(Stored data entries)

▼▼▼

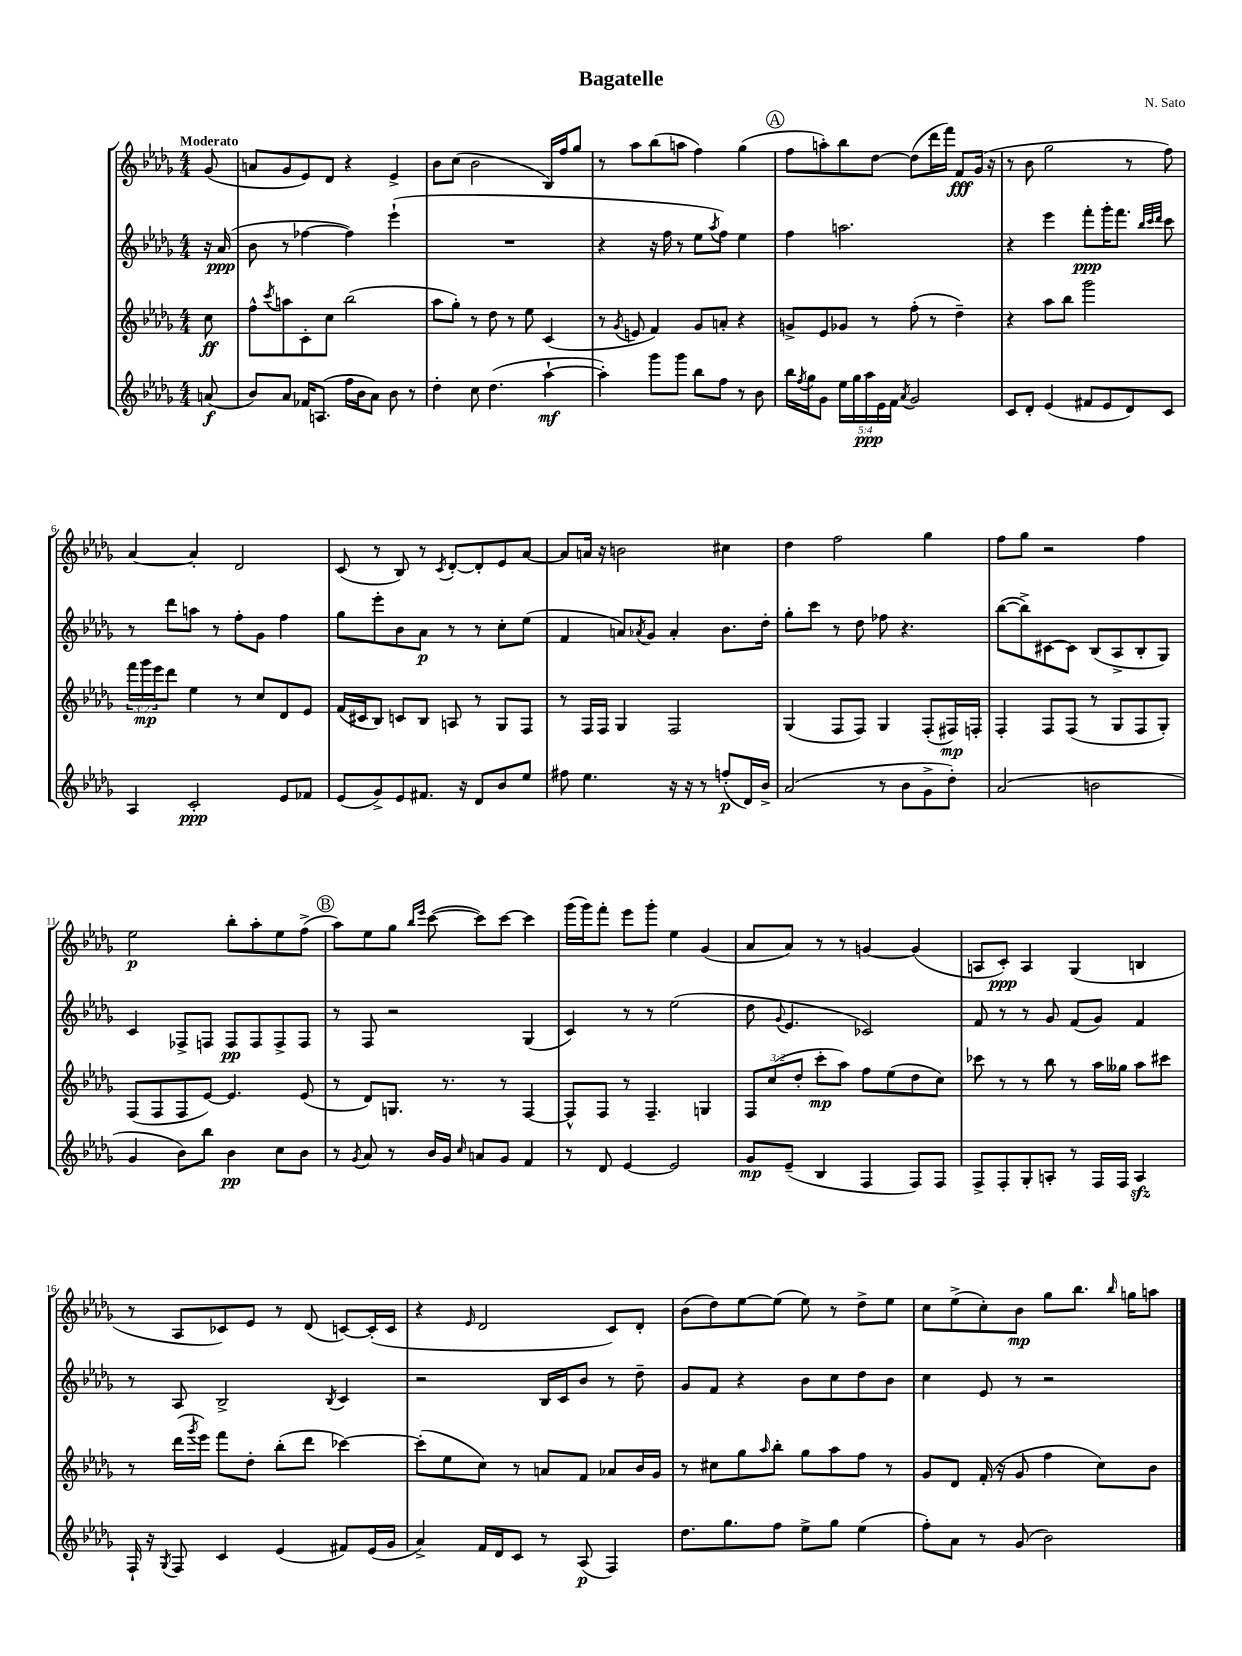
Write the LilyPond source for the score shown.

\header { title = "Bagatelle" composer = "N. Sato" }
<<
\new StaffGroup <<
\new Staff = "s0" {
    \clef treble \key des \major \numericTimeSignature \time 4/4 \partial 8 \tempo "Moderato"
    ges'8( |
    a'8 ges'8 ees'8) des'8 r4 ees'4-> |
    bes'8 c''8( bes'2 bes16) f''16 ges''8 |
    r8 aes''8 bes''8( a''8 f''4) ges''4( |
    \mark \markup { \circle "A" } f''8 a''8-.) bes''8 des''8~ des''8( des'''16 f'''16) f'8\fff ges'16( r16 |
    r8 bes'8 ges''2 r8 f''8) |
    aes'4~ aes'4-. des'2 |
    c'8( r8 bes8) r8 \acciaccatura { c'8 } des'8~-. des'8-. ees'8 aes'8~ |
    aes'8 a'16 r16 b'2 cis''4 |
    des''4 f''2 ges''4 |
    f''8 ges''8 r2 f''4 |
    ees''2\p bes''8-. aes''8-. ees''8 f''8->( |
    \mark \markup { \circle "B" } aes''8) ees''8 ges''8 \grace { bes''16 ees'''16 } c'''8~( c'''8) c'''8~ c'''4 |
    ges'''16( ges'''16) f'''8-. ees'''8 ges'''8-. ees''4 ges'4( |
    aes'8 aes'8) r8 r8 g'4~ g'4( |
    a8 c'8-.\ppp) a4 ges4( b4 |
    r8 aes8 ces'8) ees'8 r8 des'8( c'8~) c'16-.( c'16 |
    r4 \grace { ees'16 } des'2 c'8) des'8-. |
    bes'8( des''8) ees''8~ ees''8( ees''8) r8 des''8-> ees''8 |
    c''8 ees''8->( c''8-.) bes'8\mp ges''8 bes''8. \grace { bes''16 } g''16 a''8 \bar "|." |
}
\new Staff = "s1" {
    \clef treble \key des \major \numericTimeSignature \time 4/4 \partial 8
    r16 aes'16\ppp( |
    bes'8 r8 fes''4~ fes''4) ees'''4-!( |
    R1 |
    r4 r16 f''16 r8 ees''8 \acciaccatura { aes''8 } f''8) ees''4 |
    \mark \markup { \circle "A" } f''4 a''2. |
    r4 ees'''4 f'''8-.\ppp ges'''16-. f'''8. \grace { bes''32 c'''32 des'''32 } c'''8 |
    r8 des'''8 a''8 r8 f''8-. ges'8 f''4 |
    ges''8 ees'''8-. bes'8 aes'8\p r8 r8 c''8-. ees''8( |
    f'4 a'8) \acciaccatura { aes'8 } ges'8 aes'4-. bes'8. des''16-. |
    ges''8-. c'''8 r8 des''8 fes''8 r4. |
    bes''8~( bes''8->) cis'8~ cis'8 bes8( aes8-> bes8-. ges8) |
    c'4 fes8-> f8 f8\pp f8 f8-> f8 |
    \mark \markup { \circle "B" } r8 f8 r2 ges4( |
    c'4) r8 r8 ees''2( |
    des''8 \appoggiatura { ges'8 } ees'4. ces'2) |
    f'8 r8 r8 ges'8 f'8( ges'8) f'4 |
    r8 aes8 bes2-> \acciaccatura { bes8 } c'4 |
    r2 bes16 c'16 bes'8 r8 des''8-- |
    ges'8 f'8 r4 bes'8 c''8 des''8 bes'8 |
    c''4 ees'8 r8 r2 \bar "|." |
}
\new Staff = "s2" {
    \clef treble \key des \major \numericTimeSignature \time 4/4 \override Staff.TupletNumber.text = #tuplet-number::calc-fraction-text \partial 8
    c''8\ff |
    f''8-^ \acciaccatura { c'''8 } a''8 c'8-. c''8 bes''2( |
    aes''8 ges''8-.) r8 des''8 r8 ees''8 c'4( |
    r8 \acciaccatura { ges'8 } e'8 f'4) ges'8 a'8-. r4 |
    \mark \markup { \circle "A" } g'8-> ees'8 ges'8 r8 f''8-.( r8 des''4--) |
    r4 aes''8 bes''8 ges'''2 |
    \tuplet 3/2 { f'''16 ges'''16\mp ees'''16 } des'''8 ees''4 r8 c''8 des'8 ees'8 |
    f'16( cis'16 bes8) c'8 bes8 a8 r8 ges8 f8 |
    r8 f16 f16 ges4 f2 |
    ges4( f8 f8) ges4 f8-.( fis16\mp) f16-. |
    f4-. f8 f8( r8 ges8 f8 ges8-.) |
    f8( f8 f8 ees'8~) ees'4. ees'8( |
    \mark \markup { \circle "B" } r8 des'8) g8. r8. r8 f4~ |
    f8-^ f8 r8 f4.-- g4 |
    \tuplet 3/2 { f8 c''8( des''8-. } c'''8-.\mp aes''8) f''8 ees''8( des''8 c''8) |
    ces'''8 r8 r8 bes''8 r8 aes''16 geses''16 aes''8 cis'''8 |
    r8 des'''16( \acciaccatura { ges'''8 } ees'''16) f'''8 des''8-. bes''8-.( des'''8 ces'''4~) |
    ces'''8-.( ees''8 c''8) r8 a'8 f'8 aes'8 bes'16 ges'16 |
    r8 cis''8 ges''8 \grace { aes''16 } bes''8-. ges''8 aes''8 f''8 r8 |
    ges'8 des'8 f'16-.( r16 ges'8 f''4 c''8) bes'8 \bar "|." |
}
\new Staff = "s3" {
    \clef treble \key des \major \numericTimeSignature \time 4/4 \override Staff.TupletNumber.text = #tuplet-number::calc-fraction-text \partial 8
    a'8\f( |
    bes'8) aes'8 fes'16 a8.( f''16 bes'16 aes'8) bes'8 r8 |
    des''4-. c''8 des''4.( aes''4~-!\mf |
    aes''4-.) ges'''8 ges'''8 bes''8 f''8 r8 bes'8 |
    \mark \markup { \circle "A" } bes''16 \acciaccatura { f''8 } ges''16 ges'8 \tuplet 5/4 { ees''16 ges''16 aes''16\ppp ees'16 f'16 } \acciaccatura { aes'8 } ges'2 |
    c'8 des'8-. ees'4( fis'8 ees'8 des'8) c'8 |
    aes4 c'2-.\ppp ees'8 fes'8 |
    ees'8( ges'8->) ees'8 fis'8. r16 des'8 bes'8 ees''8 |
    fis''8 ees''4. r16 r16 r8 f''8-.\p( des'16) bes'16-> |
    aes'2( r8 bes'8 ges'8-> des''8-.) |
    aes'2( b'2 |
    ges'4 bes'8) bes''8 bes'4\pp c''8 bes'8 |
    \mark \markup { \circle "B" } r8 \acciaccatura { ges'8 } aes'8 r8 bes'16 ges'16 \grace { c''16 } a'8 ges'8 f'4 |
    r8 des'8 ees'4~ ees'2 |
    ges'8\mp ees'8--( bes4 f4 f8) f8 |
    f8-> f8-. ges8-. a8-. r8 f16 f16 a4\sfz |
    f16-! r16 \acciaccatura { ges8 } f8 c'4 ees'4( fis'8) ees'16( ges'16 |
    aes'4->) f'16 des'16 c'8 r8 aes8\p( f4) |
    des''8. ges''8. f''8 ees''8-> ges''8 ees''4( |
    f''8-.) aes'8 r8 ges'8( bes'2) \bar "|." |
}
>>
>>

▲▲▲

### Problem:
Return each line of the data above that contains the string "circle", copying the lines in full. Case counts when matching.

### Result of the task:
    \mark \markup { \circle "A" } f''8 a''8-.) bes''8 des''8~ des''8( des'''16 f'''16) f'8\fff ges'16( r16 |
    \mark \markup { \circle "B" } aes''8) ees''8 ges''8 \grace { bes''16 ees'''16 } c'''8~( c'''8) c'''8~ c'''4 |
    \mark \markup { \circle "A" } f''4 a''2. |
    \mark \markup { \circle "B" } r8 f8 r2 ges4( |
    \mark \markup { \circle "A" } g'8-> ees'8 ges'8 r8 f''8-.( r8 des''4--) |
    \mark \markup { \circle "B" } r8 des'8) g8. r8. r8 f4~ |
    \mark \markup { \circle "A" } bes''16 \acciaccatura { f''8 } ges''16 ges'8 \tuplet 5/4 { ees''16 ges''16 aes''16\ppp ees'16 f'16 } \acciaccatura { aes'8 } ges'2 |
    \mark \markup { \circle "B" } r8 \acciaccatura { ges'8 } aes'8 r8 bes'16 ges'16 \grace { c''16 } a'8 ges'8 f'4 |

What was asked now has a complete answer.